> _The task_: A line below contains "L203: none -> 1.5uH (GND, N41)", and a later one contains "TR204: NPN 2N3904". Repeat both, with every line between them, exactly.

======== Data for processing ========

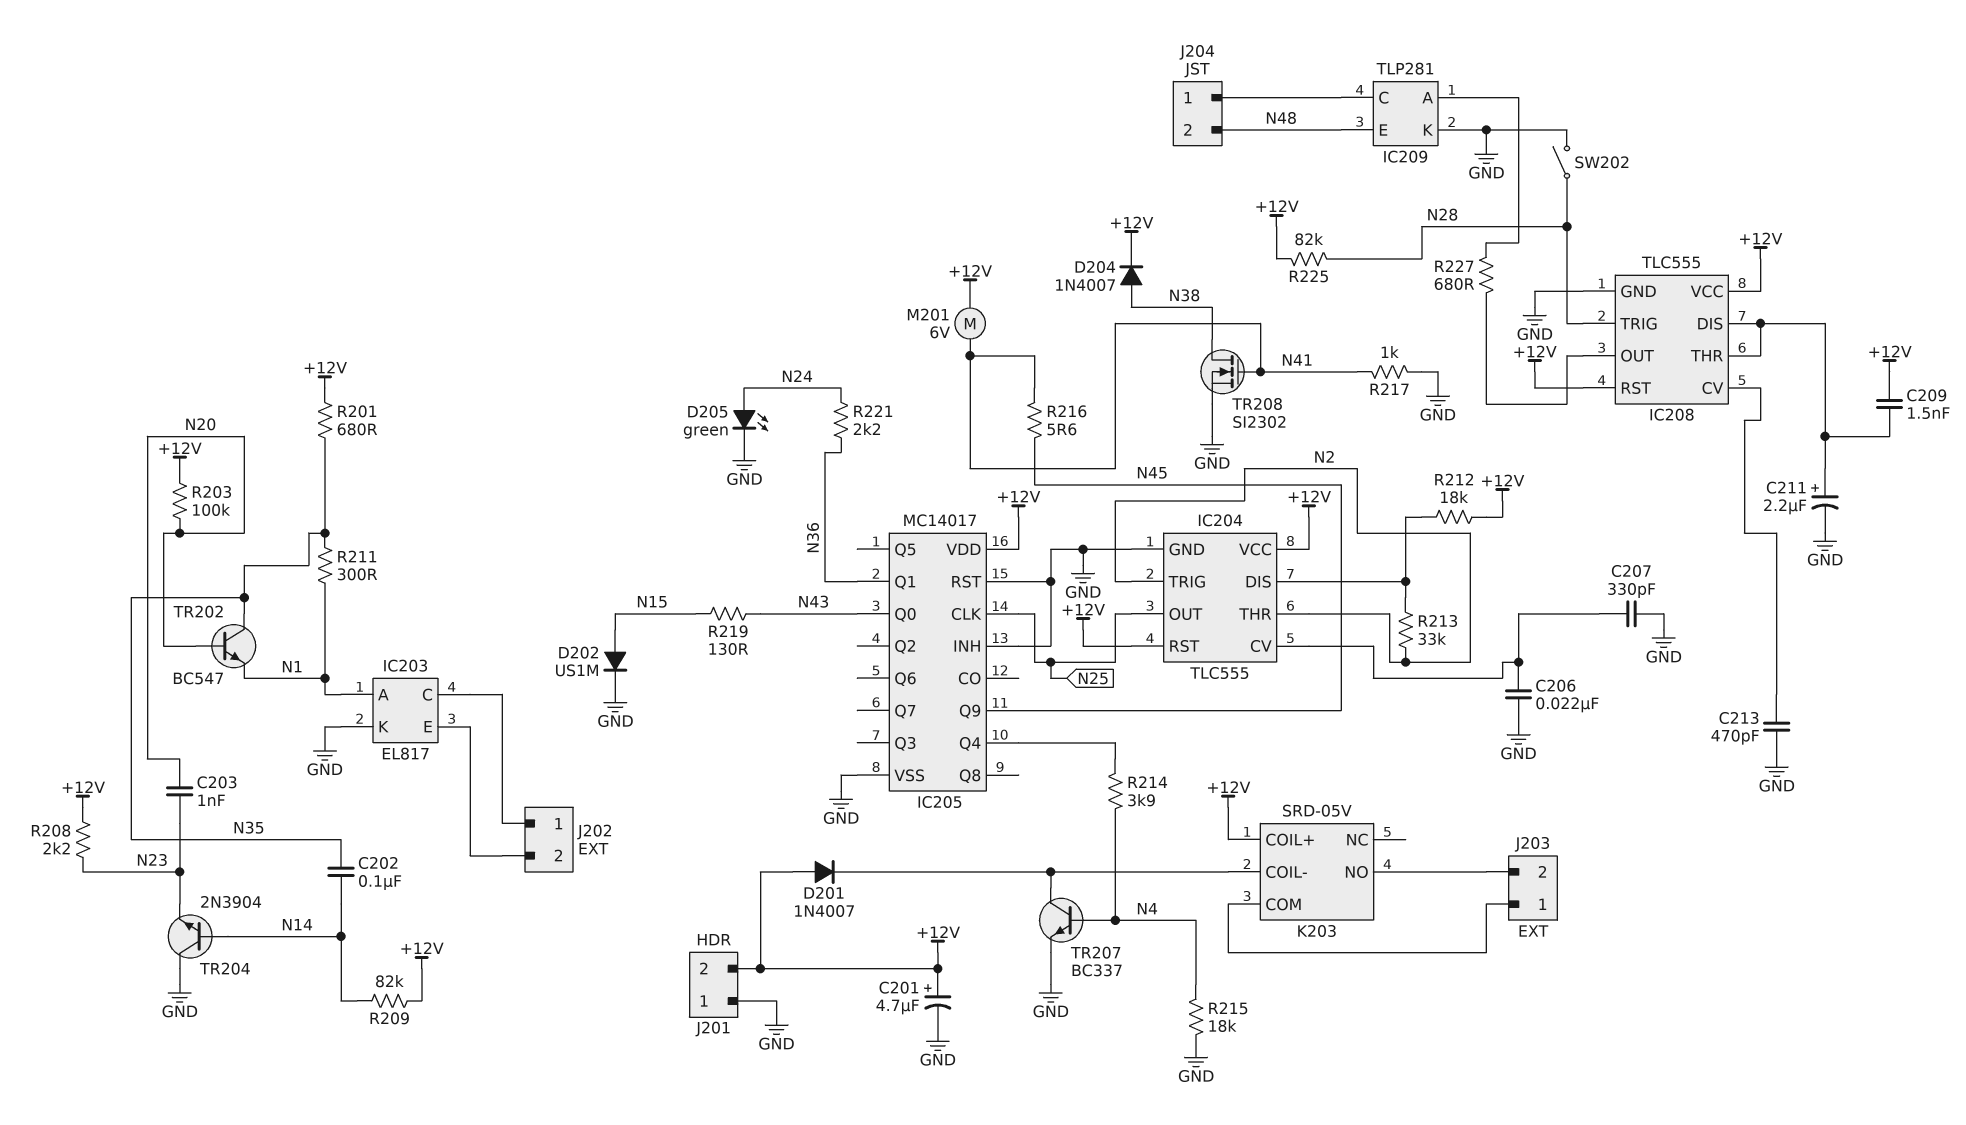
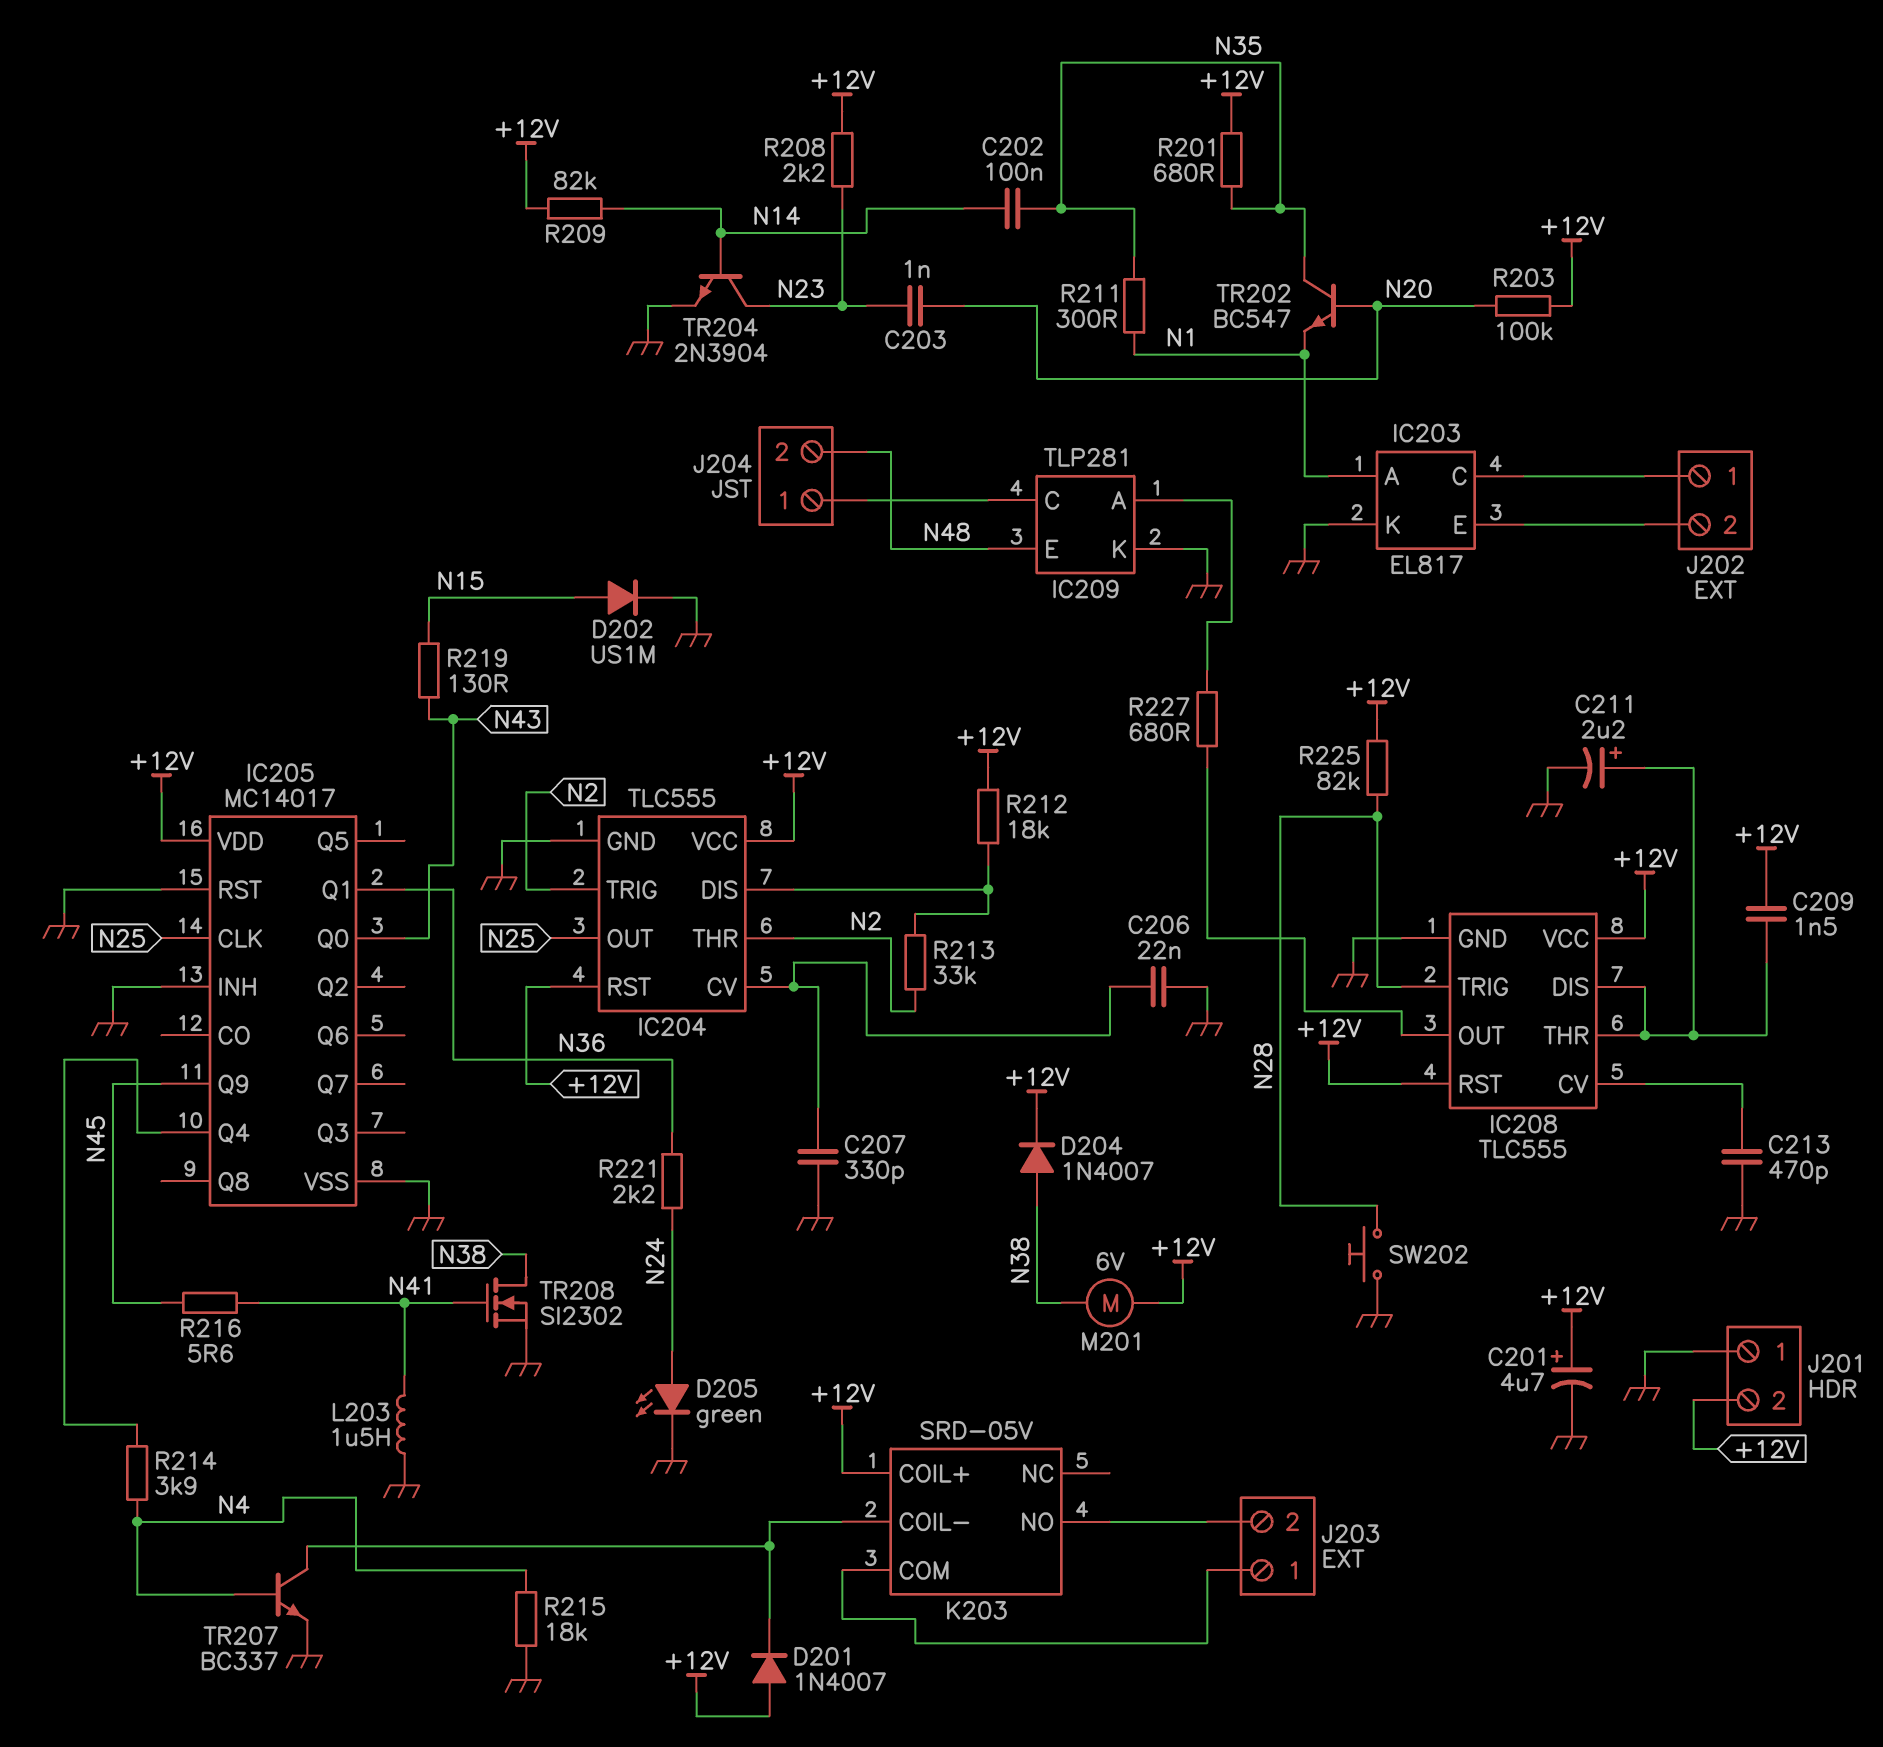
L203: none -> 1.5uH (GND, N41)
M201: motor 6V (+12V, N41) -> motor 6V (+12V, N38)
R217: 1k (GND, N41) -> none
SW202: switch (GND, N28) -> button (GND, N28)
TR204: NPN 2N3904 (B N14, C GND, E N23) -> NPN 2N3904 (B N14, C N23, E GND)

========
======== Data for processing ========

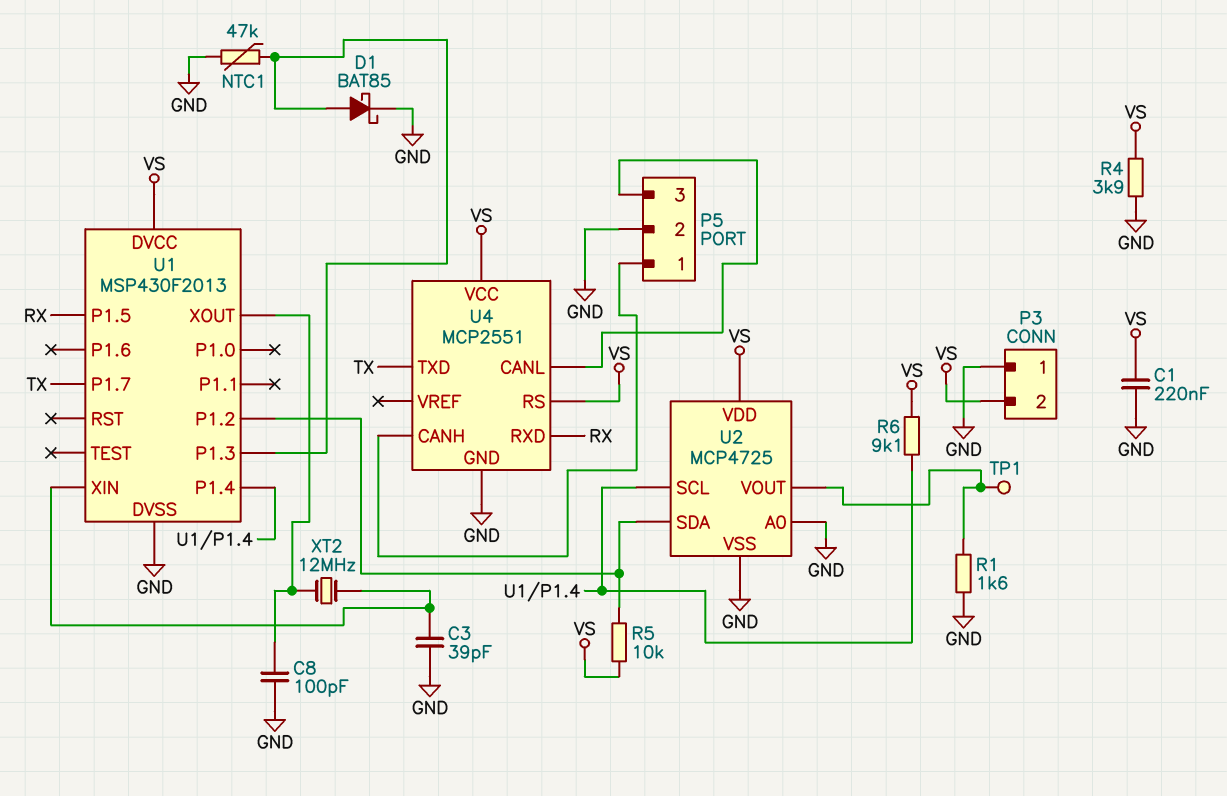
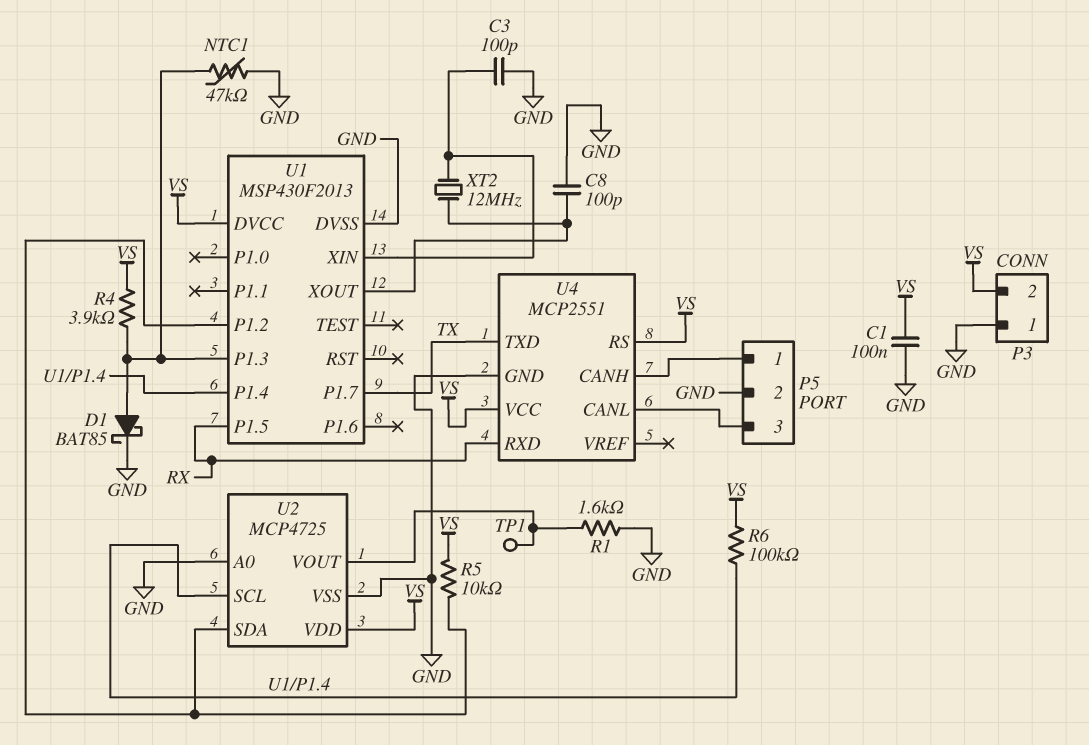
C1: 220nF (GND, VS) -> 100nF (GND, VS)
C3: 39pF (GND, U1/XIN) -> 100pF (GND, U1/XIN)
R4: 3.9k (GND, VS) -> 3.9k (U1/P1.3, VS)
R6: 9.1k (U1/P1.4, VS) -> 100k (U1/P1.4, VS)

========

> _Answer for the task_:
L203: none -> 1.5uH (GND, N41)
M201: motor 6V (+12V, N41) -> motor 6V (+12V, N38)
R217: 1k (GND, N41) -> none
SW202: switch (GND, N28) -> button (GND, N28)
TR204: NPN 2N3904 (B N14, C GND, E N23) -> NPN 2N3904 (B N14, C N23, E GND)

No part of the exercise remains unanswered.